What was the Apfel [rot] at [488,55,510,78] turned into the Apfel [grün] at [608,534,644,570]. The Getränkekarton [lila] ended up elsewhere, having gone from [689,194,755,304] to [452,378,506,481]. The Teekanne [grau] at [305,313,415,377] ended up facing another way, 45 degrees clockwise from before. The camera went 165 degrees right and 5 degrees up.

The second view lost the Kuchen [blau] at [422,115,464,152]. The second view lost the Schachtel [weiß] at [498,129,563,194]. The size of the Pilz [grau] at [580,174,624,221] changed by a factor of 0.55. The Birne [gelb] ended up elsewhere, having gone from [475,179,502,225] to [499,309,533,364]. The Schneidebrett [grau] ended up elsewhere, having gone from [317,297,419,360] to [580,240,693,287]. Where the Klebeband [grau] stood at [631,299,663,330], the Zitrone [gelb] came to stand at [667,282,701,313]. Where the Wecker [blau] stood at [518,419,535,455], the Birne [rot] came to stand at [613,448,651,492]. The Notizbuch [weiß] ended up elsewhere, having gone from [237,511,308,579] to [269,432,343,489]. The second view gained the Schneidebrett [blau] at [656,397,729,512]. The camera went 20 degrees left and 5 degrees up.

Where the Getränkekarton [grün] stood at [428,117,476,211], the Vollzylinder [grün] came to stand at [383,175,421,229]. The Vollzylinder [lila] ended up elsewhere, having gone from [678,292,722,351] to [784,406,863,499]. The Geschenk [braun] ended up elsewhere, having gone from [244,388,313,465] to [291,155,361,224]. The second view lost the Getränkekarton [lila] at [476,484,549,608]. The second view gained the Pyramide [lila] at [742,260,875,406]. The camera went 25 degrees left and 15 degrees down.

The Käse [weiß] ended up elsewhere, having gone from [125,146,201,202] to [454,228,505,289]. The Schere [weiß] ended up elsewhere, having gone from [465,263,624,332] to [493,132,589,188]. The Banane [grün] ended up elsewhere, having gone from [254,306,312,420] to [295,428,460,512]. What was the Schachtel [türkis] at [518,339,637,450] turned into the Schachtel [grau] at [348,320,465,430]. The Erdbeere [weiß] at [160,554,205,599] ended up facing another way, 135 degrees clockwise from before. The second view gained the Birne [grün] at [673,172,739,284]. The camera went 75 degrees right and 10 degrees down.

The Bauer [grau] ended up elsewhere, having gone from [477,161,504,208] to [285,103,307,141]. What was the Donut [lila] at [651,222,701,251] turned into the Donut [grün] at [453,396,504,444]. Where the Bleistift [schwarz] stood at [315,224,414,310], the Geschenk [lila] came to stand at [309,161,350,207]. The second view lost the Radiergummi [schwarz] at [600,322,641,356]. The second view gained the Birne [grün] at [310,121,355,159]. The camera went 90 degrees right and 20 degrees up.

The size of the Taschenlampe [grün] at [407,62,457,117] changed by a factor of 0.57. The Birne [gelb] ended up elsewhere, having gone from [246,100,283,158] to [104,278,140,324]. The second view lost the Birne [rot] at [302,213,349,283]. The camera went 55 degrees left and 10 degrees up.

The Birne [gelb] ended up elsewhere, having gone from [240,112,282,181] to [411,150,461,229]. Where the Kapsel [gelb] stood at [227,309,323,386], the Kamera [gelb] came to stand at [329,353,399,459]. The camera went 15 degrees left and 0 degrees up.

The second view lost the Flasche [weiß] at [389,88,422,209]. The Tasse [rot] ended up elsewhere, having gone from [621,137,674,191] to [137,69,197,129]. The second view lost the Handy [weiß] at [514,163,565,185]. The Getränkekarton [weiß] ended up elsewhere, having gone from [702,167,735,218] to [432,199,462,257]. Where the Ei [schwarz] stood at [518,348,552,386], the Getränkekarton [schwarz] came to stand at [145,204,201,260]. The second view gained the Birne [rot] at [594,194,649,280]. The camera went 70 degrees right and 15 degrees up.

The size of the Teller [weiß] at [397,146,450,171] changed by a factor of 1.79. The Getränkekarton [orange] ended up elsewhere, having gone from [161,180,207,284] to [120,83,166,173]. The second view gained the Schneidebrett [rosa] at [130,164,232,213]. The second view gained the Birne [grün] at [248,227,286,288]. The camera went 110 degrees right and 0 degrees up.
☆ ☆ ☆
What to work on :: Repeat the entries above exactly, leaving nothing out.

Final answer ::
What was the Apfel [rot] at [488,55,510,78] turned into the Apfel [grün] at [608,534,644,570]. The Getränkekarton [lila] ended up elsewhere, having gone from [689,194,755,304] to [452,378,506,481]. The Teekanne [grau] at [305,313,415,377] ended up facing another way, 45 degrees clockwise from before. The camera went 165 degrees right and 5 degrees up.

The second view lost the Kuchen [blau] at [422,115,464,152]. The second view lost the Schachtel [weiß] at [498,129,563,194]. The size of the Pilz [grau] at [580,174,624,221] changed by a factor of 0.55. The Birne [gelb] ended up elsewhere, having gone from [475,179,502,225] to [499,309,533,364]. The Schneidebrett [grau] ended up elsewhere, having gone from [317,297,419,360] to [580,240,693,287]. Where the Klebeband [grau] stood at [631,299,663,330], the Zitrone [gelb] came to stand at [667,282,701,313]. Where the Wecker [blau] stood at [518,419,535,455], the Birne [rot] came to stand at [613,448,651,492]. The Notizbuch [weiß] ended up elsewhere, having gone from [237,511,308,579] to [269,432,343,489]. The second view gained the Schneidebrett [blau] at [656,397,729,512]. The camera went 20 degrees left and 5 degrees up.

Where the Getränkekarton [grün] stood at [428,117,476,211], the Vollzylinder [grün] came to stand at [383,175,421,229]. The Vollzylinder [lila] ended up elsewhere, having gone from [678,292,722,351] to [784,406,863,499]. The Geschenk [braun] ended up elsewhere, having gone from [244,388,313,465] to [291,155,361,224]. The second view lost the Getränkekarton [lila] at [476,484,549,608]. The second view gained the Pyramide [lila] at [742,260,875,406]. The camera went 25 degrees left and 15 degrees down.

The Käse [weiß] ended up elsewhere, having gone from [125,146,201,202] to [454,228,505,289]. The Schere [weiß] ended up elsewhere, having gone from [465,263,624,332] to [493,132,589,188]. The Banane [grün] ended up elsewhere, having gone from [254,306,312,420] to [295,428,460,512]. What was the Schachtel [türkis] at [518,339,637,450] turned into the Schachtel [grau] at [348,320,465,430]. The Erdbeere [weiß] at [160,554,205,599] ended up facing another way, 135 degrees clockwise from before. The second view gained the Birne [grün] at [673,172,739,284]. The camera went 75 degrees right and 10 degrees down.

The Bauer [grau] ended up elsewhere, having gone from [477,161,504,208] to [285,103,307,141]. What was the Donut [lila] at [651,222,701,251] turned into the Donut [grün] at [453,396,504,444]. Where the Bleistift [schwarz] stood at [315,224,414,310], the Geschenk [lila] came to stand at [309,161,350,207]. The second view lost the Radiergummi [schwarz] at [600,322,641,356]. The second view gained the Birne [grün] at [310,121,355,159]. The camera went 90 degrees right and 20 degrees up.

The size of the Taschenlampe [grün] at [407,62,457,117] changed by a factor of 0.57. The Birne [gelb] ended up elsewhere, having gone from [246,100,283,158] to [104,278,140,324]. The second view lost the Birne [rot] at [302,213,349,283]. The camera went 55 degrees left and 10 degrees up.

The Birne [gelb] ended up elsewhere, having gone from [240,112,282,181] to [411,150,461,229]. Where the Kapsel [gelb] stood at [227,309,323,386], the Kamera [gelb] came to stand at [329,353,399,459]. The camera went 15 degrees left and 0 degrees up.

The second view lost the Flasche [weiß] at [389,88,422,209]. The Tasse [rot] ended up elsewhere, having gone from [621,137,674,191] to [137,69,197,129]. The second view lost the Handy [weiß] at [514,163,565,185]. The Getränkekarton [weiß] ended up elsewhere, having gone from [702,167,735,218] to [432,199,462,257]. Where the Ei [schwarz] stood at [518,348,552,386], the Getränkekarton [schwarz] came to stand at [145,204,201,260]. The second view gained the Birne [rot] at [594,194,649,280]. The camera went 70 degrees right and 15 degrees up.

The size of the Teller [weiß] at [397,146,450,171] changed by a factor of 1.79. The Getränkekarton [orange] ended up elsewhere, having gone from [161,180,207,284] to [120,83,166,173]. The second view gained the Schneidebrett [rosa] at [130,164,232,213]. The second view gained the Birne [grün] at [248,227,286,288]. The camera went 110 degrees right and 0 degrees up.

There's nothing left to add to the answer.